The expected answer is the set of lines in the data below between the line holding "first_place: [320, 394]" and the line holding "first_place: [509, 393]", inclusive, written out exactly.

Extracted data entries
◆ ◆ ◆
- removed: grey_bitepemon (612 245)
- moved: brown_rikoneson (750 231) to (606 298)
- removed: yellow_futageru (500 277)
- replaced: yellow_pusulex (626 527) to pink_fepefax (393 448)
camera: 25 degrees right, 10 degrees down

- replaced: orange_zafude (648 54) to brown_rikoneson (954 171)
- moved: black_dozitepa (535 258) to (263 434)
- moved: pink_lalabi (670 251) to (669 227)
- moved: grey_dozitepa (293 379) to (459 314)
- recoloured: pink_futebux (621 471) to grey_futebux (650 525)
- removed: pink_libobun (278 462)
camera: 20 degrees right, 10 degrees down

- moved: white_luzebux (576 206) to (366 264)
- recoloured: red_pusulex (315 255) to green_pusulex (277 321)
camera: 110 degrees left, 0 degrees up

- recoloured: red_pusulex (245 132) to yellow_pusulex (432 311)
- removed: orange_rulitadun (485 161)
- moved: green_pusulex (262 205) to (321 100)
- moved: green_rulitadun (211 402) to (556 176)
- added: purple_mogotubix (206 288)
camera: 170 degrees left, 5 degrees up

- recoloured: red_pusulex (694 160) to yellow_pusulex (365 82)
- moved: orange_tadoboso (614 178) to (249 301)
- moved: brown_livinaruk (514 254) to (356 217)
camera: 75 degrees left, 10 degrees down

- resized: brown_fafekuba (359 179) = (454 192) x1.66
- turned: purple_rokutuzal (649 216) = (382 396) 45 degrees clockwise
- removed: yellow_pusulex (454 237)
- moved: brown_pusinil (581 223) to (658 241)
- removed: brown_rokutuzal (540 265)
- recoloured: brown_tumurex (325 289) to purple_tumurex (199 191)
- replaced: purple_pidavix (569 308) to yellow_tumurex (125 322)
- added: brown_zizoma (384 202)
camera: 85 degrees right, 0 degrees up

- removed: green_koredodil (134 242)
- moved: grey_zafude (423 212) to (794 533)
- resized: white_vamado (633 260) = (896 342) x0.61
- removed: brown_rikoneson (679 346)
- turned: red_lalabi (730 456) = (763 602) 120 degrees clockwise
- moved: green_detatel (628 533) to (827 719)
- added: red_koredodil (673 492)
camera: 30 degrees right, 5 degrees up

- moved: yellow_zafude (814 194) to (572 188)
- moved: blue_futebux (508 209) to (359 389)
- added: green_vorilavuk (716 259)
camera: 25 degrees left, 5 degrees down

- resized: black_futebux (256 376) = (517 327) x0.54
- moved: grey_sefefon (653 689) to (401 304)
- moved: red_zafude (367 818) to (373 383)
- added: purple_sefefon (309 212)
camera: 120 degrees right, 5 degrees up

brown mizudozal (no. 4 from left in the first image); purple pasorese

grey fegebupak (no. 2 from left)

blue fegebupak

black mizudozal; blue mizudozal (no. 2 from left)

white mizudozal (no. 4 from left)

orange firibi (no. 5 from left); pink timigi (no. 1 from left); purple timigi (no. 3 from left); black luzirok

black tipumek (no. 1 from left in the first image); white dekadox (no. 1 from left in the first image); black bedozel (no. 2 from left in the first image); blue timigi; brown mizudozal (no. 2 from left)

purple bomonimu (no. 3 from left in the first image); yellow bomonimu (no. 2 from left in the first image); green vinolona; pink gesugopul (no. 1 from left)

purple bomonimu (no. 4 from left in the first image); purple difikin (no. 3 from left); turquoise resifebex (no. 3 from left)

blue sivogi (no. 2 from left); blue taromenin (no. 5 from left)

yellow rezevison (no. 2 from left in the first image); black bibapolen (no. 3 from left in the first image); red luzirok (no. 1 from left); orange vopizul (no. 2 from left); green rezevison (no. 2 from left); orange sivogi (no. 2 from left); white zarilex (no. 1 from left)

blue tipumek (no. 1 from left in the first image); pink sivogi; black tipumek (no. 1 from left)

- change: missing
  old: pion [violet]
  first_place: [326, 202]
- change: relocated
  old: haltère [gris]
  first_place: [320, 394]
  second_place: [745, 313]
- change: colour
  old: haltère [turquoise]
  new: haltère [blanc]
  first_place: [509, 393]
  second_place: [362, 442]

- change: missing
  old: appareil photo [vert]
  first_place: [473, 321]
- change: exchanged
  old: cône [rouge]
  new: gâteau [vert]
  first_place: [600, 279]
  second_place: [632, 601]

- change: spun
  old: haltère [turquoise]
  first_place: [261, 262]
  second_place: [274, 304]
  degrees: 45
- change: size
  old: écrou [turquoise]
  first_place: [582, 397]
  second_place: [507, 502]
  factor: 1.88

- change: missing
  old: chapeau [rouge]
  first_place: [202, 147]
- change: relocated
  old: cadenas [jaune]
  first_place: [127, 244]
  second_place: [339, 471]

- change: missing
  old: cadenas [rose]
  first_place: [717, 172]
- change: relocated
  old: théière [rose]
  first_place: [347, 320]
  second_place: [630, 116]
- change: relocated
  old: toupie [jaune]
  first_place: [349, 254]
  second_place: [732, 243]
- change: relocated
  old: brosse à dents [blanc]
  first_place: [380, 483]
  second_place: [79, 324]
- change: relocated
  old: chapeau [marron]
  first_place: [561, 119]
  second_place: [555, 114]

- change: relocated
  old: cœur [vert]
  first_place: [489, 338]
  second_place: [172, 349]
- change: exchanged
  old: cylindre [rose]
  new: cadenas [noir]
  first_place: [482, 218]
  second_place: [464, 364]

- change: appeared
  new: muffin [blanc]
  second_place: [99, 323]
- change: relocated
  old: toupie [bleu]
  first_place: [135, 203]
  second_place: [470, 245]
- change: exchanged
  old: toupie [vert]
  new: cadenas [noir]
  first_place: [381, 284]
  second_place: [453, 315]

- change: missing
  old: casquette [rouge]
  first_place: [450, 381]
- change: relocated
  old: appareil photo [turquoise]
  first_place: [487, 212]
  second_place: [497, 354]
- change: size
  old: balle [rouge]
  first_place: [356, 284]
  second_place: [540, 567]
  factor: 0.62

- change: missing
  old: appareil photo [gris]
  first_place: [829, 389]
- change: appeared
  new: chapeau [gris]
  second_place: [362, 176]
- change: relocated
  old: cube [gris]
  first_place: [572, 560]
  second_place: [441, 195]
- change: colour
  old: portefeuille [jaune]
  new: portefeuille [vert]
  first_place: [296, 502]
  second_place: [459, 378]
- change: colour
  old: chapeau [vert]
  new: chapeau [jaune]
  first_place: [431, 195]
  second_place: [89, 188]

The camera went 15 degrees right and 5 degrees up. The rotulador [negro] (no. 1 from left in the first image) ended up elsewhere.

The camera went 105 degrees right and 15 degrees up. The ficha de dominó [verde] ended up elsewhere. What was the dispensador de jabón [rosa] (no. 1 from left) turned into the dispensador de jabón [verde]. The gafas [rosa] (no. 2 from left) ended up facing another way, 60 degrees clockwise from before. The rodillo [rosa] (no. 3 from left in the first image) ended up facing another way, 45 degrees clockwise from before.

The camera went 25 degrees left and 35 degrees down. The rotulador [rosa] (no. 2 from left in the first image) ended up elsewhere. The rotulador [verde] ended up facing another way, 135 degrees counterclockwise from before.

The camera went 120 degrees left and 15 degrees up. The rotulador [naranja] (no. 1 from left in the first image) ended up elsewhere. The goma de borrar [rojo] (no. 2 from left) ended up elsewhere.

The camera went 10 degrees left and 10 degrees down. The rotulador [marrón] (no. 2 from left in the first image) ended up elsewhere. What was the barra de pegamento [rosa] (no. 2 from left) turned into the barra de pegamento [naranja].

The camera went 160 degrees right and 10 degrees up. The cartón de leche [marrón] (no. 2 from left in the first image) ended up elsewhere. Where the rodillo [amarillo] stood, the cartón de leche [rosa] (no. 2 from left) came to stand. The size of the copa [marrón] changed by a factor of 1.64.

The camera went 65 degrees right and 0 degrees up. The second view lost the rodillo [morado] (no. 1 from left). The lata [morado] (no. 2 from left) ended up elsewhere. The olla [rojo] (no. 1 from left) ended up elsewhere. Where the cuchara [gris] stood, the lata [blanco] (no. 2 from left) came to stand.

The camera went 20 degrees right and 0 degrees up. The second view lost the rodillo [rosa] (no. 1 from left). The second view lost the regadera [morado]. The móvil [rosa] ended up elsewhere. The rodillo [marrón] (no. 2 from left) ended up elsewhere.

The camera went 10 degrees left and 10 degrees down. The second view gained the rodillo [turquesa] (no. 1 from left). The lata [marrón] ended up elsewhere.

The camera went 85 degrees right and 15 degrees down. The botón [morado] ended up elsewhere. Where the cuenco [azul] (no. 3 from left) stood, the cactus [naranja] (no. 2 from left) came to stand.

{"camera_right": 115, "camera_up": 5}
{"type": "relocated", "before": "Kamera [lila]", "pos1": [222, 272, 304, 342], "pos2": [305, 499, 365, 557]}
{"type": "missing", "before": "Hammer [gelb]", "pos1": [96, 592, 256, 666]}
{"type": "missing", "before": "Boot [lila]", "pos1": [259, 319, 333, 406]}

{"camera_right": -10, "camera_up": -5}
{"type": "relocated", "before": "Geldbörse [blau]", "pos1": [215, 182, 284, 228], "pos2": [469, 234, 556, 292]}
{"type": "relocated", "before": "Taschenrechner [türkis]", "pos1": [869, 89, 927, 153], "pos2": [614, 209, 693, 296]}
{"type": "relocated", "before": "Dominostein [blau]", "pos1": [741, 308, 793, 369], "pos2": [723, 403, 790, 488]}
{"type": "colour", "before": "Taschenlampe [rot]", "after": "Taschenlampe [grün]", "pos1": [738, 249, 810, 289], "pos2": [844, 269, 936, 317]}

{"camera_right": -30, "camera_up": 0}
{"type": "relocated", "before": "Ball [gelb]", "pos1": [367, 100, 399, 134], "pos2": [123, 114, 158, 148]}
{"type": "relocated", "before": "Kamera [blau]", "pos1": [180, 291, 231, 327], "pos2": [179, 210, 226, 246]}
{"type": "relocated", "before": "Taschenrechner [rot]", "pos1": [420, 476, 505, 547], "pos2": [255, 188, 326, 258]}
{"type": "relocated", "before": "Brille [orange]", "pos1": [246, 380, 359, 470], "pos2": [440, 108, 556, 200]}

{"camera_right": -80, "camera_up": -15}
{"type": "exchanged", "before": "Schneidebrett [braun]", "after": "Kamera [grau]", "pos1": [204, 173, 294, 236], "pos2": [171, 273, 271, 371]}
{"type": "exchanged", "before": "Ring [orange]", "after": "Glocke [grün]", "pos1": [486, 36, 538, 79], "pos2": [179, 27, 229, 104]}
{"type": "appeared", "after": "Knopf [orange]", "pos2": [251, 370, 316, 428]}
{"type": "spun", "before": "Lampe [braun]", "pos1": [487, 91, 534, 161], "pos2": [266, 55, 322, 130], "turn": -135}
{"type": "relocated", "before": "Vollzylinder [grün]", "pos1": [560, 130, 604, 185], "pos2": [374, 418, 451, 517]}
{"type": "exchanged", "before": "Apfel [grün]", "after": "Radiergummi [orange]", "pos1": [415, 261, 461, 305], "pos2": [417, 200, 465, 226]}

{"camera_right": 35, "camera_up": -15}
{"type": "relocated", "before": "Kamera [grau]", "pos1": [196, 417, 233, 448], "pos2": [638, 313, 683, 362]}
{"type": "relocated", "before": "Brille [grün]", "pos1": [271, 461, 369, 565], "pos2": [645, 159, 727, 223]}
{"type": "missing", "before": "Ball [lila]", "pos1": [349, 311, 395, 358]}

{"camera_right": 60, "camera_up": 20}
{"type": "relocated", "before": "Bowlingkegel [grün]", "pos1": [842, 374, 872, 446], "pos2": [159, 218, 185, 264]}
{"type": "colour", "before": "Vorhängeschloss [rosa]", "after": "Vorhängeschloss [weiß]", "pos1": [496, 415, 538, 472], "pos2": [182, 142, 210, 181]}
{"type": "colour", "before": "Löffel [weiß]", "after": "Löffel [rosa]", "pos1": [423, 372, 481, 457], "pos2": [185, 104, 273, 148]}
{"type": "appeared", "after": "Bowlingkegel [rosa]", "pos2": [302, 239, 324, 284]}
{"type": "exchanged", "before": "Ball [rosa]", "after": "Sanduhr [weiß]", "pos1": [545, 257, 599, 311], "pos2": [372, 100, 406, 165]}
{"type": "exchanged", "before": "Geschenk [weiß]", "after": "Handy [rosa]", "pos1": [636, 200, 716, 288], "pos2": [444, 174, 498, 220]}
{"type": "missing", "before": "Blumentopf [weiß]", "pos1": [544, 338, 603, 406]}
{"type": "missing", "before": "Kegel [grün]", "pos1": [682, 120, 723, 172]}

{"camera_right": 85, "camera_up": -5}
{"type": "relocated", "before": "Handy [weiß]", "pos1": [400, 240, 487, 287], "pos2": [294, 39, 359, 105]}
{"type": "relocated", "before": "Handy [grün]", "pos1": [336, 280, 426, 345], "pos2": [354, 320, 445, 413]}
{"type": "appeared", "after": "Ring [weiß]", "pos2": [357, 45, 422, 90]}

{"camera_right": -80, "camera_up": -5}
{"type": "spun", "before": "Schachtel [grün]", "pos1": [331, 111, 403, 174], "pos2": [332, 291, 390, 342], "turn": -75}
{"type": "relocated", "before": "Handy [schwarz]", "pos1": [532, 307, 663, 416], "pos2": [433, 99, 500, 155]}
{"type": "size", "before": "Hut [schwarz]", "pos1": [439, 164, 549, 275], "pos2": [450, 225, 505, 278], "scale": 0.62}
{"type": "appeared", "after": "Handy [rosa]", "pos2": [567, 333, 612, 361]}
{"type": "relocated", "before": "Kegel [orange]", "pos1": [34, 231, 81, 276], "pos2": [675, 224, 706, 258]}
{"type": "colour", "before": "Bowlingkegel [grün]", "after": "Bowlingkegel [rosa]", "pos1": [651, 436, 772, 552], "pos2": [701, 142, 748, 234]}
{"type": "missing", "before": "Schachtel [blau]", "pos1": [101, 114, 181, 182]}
◆ ◆ ◆
### FINAL ANSWER
  first_place: [320, 394]
  second_place: [745, 313]
- change: colour
  old: haltère [turquoise]
  new: haltère [blanc]
  first_place: [509, 393]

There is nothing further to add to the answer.